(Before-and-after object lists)
-------------------------

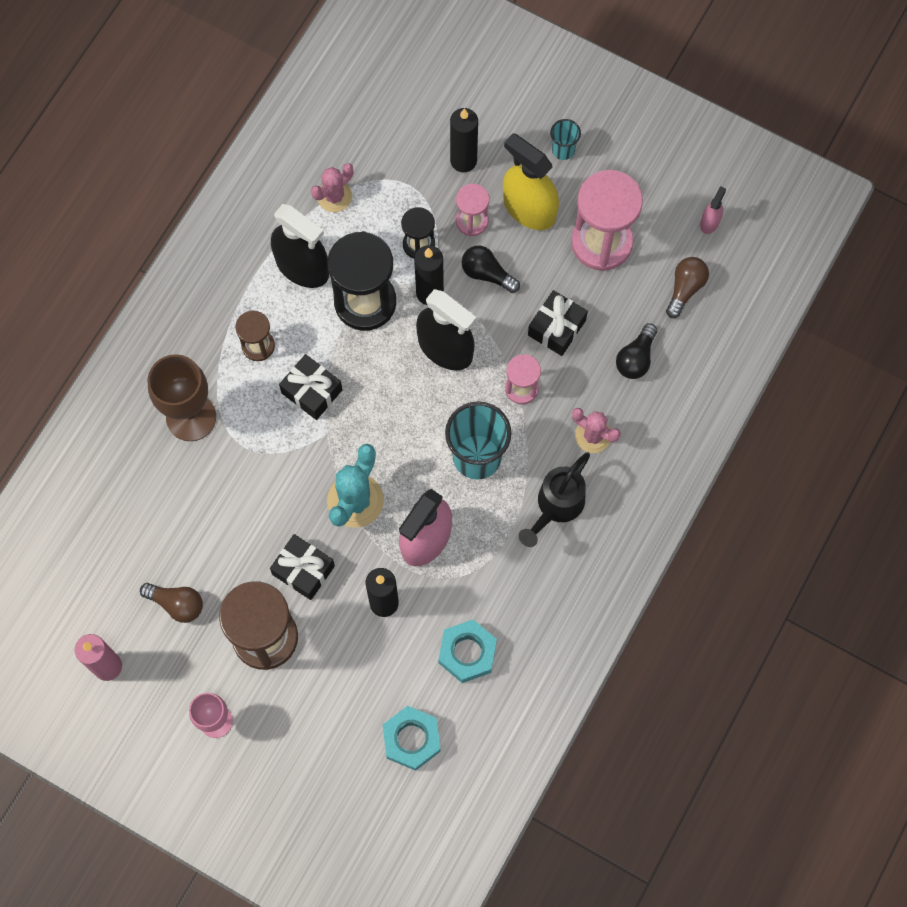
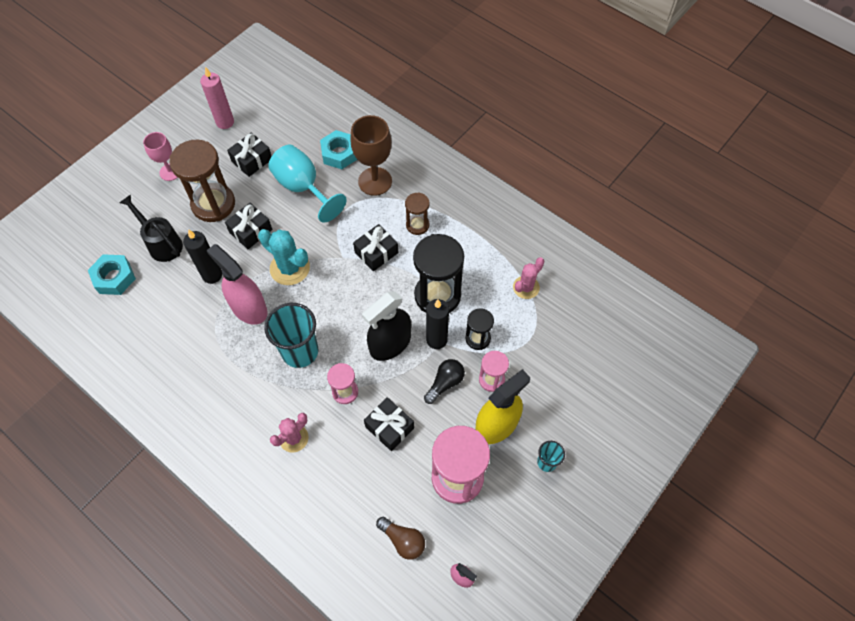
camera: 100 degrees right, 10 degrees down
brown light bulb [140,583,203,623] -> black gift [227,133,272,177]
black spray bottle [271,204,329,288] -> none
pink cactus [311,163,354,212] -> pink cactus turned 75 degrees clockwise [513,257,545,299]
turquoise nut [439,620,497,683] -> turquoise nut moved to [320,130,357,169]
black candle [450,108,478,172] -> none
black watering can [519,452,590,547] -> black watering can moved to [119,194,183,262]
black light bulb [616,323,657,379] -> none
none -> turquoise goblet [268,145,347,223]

-------------------------

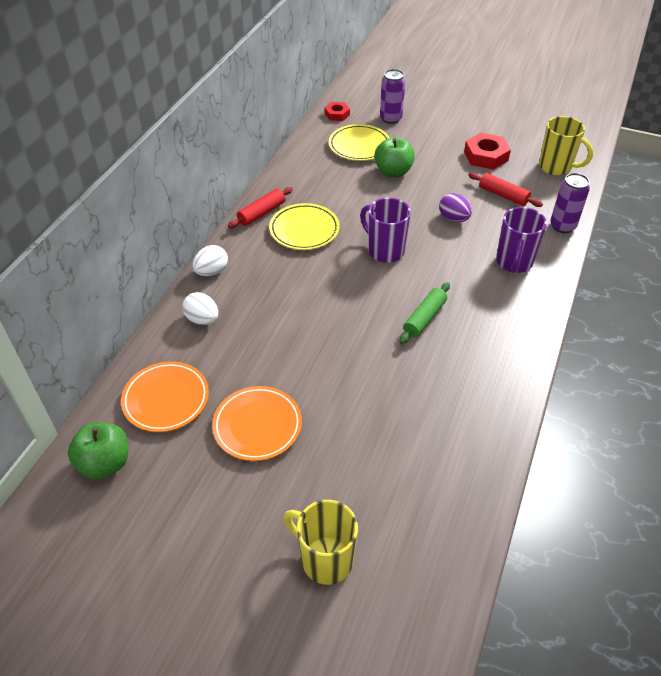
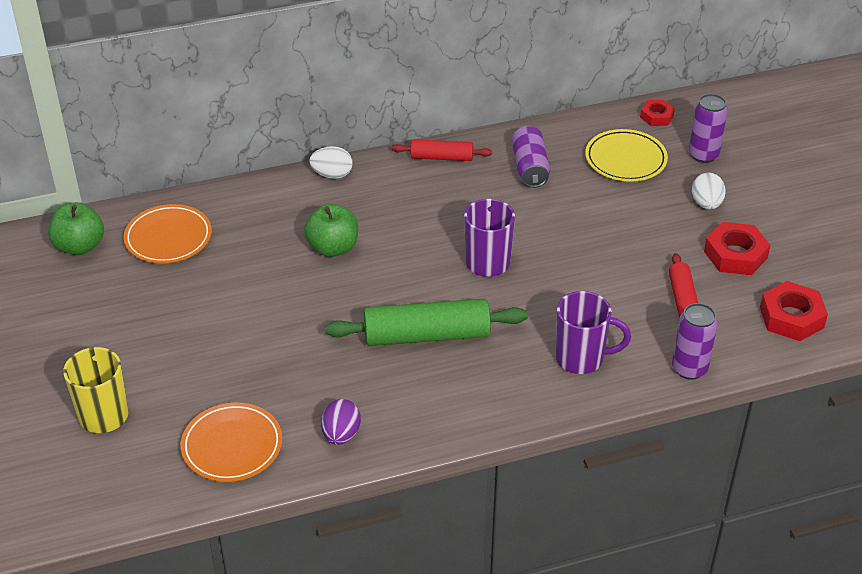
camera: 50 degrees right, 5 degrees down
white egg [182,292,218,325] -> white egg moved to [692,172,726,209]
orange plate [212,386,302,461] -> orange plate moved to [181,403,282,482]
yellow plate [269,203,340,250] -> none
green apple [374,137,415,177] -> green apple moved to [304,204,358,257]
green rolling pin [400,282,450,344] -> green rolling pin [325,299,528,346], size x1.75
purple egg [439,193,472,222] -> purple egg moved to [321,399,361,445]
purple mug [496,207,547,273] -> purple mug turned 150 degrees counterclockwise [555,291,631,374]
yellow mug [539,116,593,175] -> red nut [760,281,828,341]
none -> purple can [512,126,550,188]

-------------------------

**PROBLEM TO WORK ON:** Looking over the records, find each line with the word "light" and copy it.

**OUTPUT:**
brown light bulb [140,583,203,623] -> black gift [227,133,272,177]
black light bulb [616,323,657,379] -> none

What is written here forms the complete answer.